DIRECTIONS FOR THIS TASK: Tally the lines below that include "brown" and give only the total.

PROVIDED RECORDS:

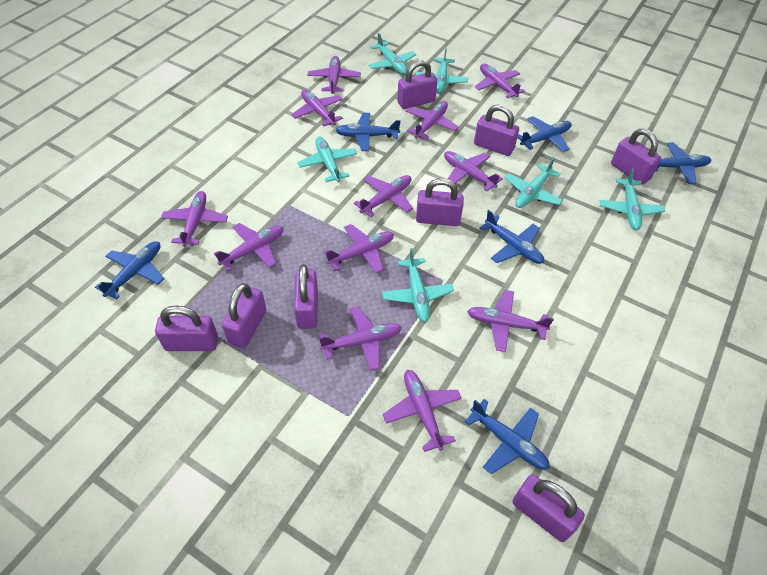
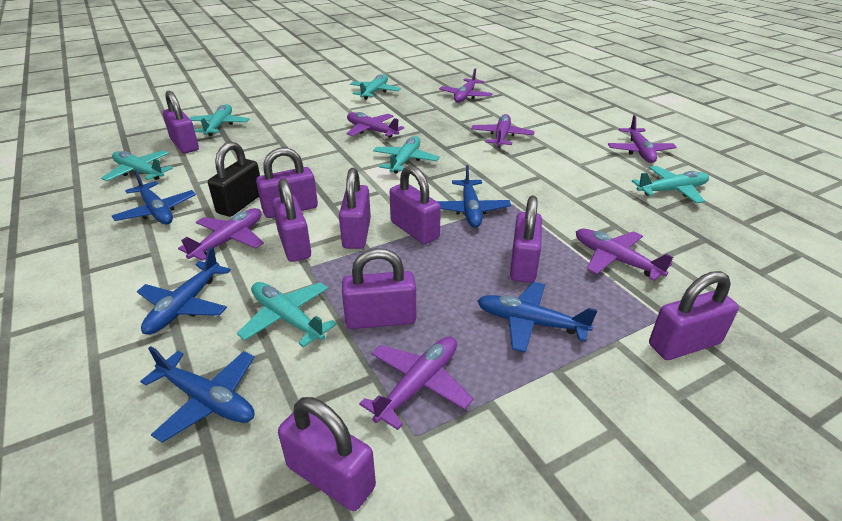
black padlock: 0 -> 1
blue plane: 6 -> 5
purple padlock: 8 -> 9
purple plane: 12 -> 7

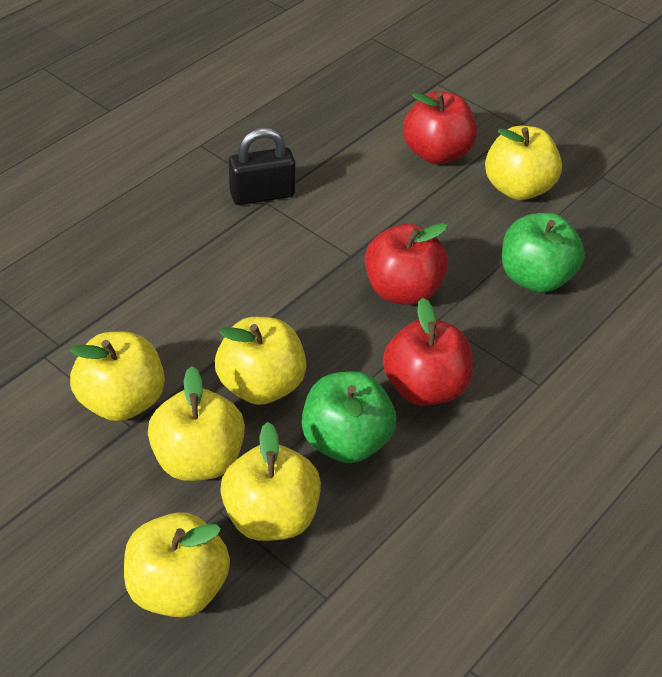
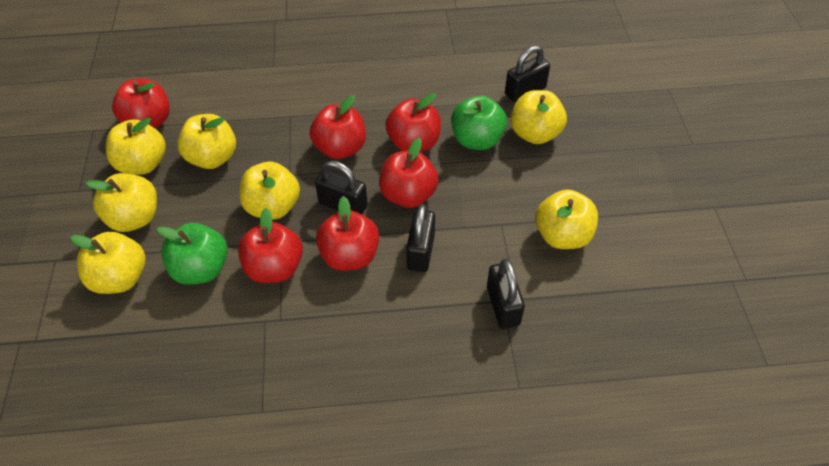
black padlock: 1 -> 4
red apple: 3 -> 6
yellow apple: 6 -> 7

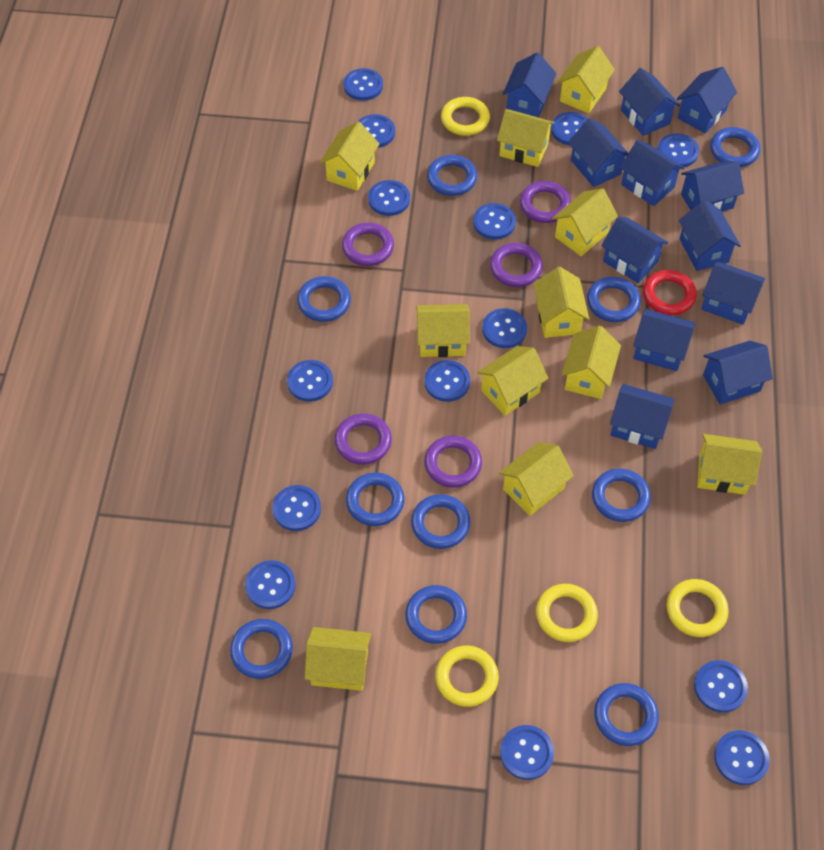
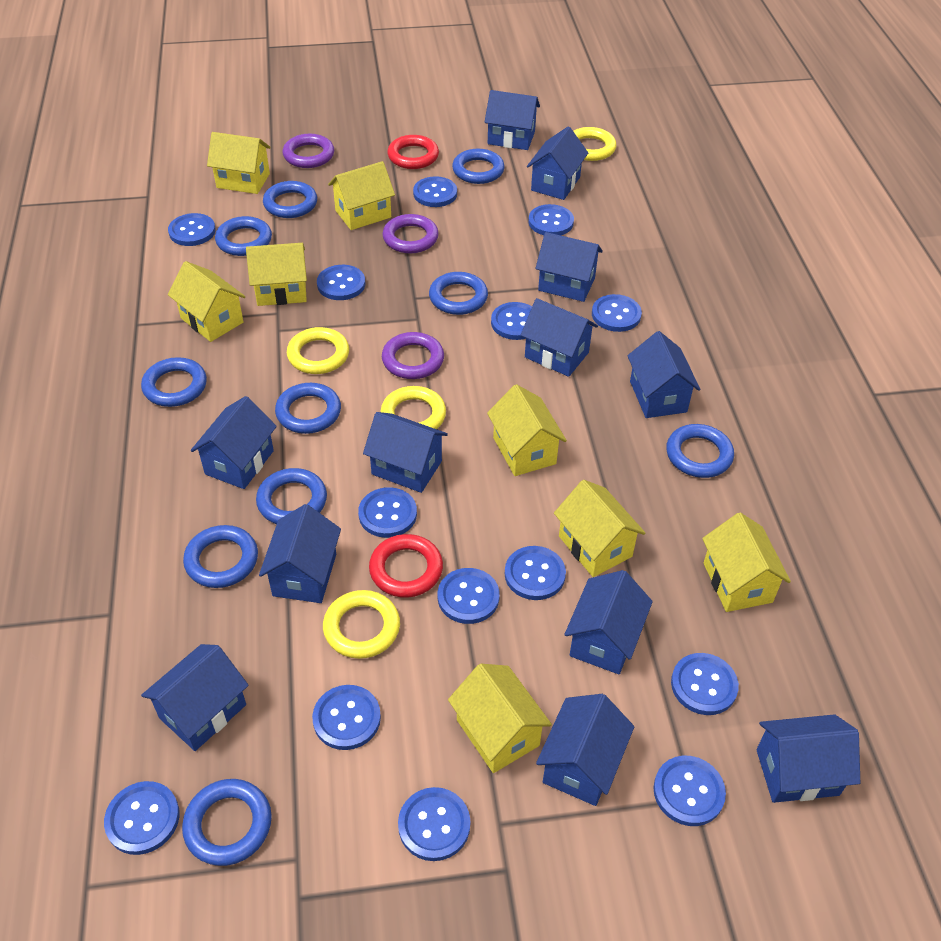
purple ring: 5 -> 3
red ring: 1 -> 2
yellow house: 11 -> 8

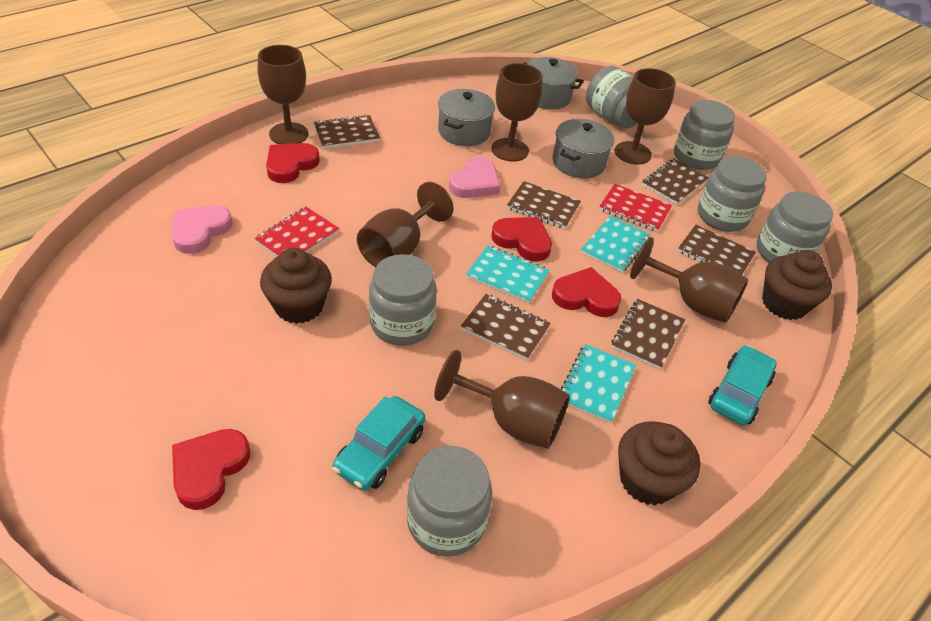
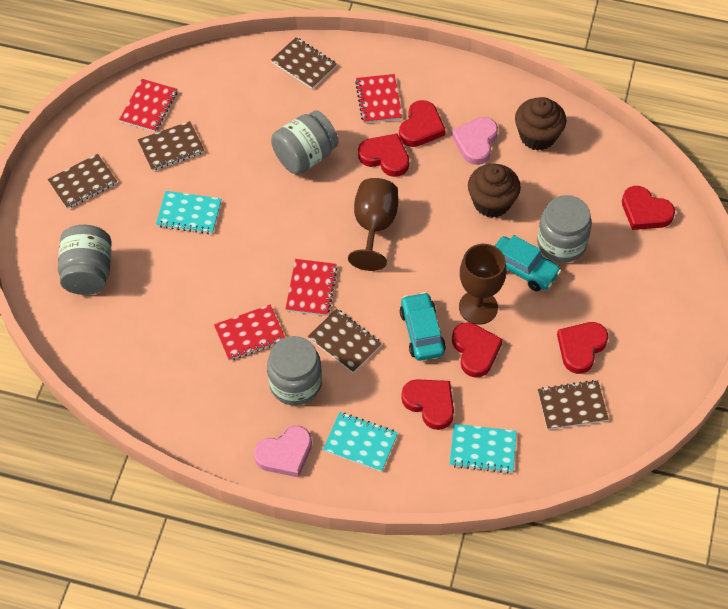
brown cupcake: 3 -> 2
brown goblet: 6 -> 2
brown notebook: 6 -> 5
grey jar: 6 -> 4
grey pot: 3 -> 0
red heart: 4 -> 6
red notebook: 2 -> 4

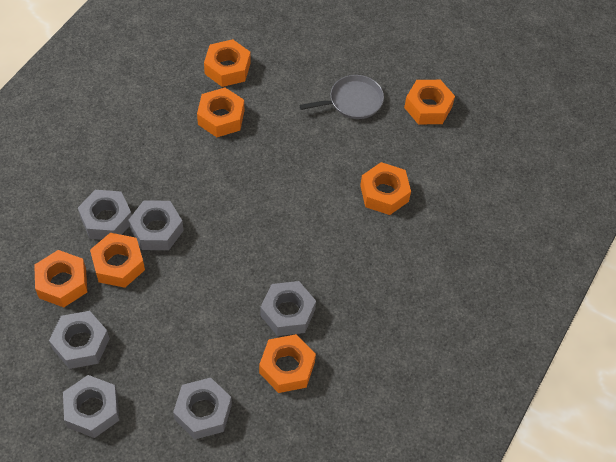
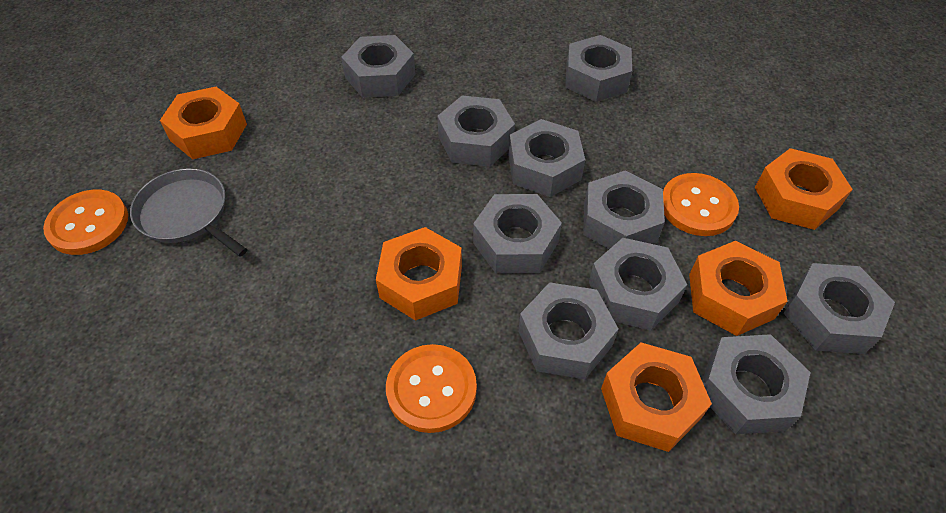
grey nut: 6 -> 10
orange button: 0 -> 3
orange nut: 7 -> 5

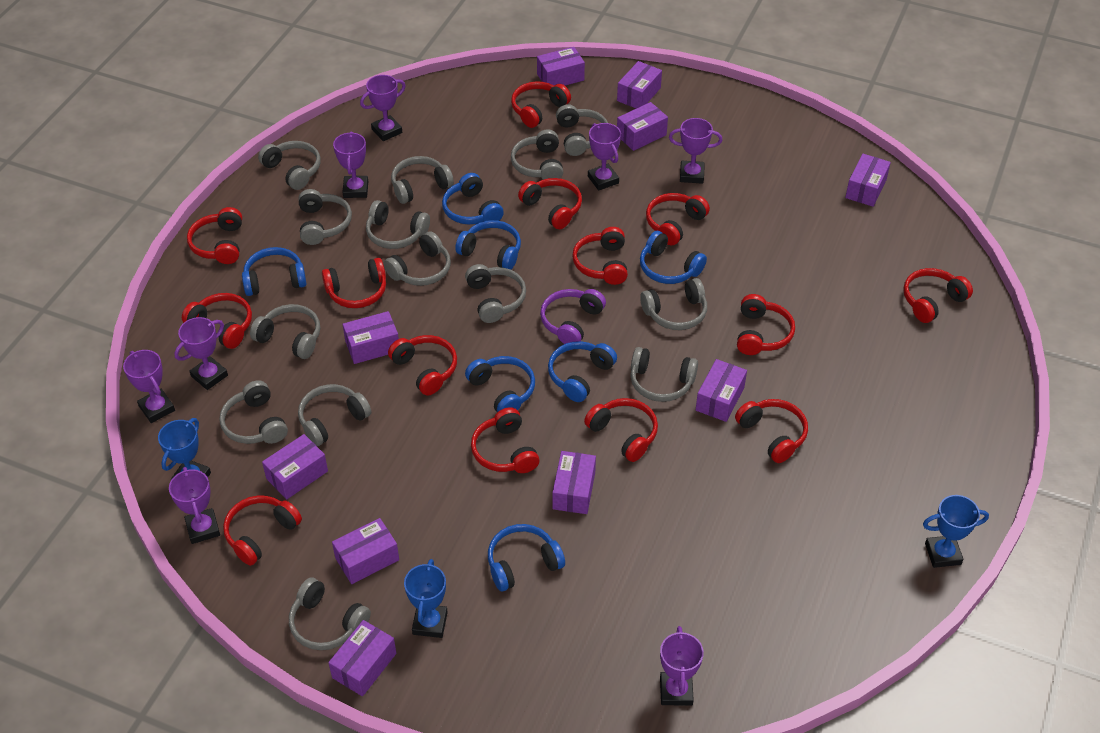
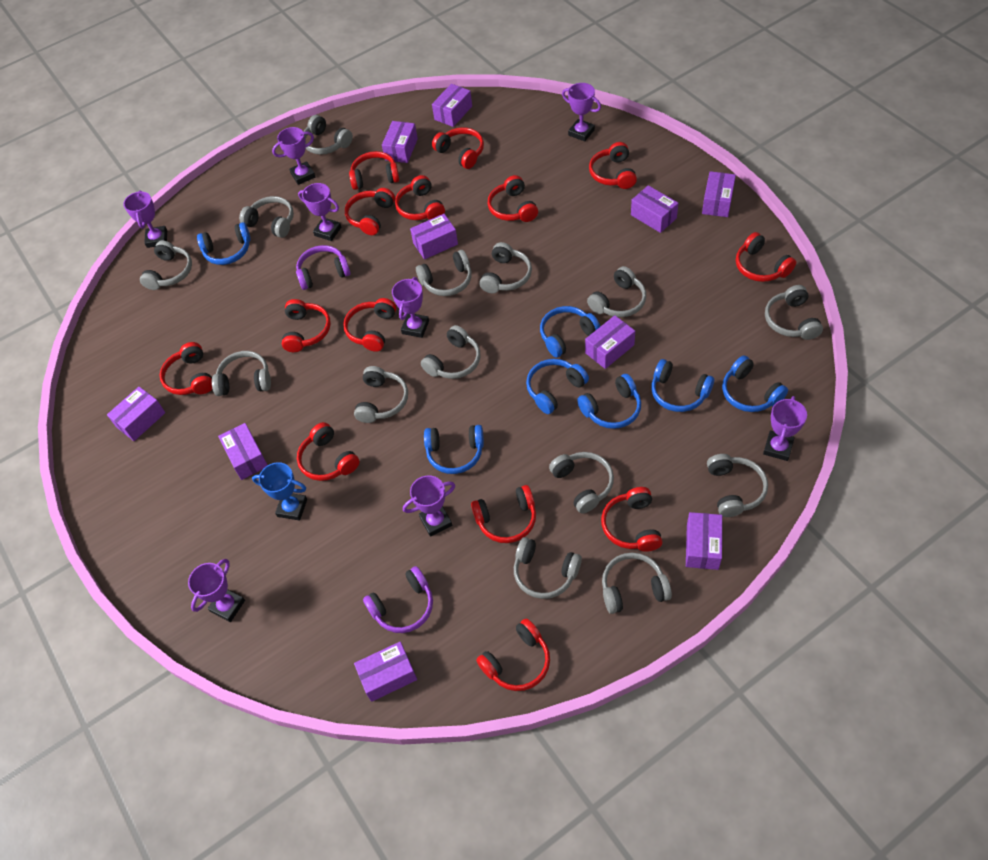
blue trophy: 3 -> 1
purple headphones: 1 -> 2

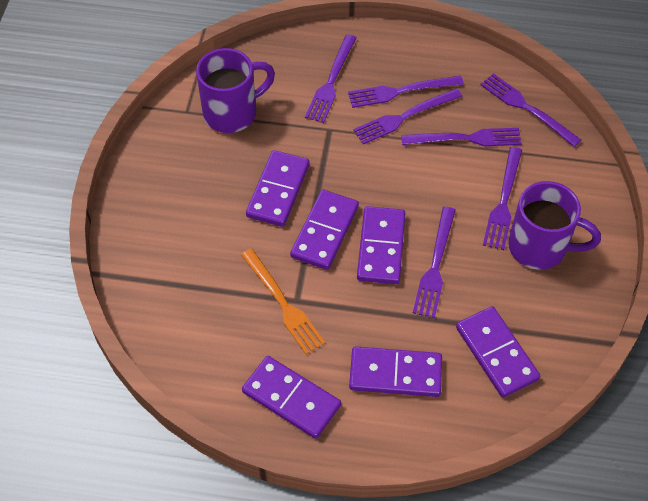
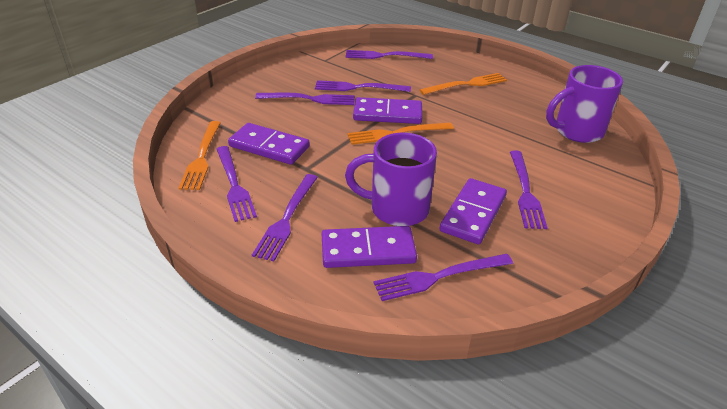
orange fork: 1 -> 3
purple domino: 6 -> 4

EXERCISE ANSWER: 3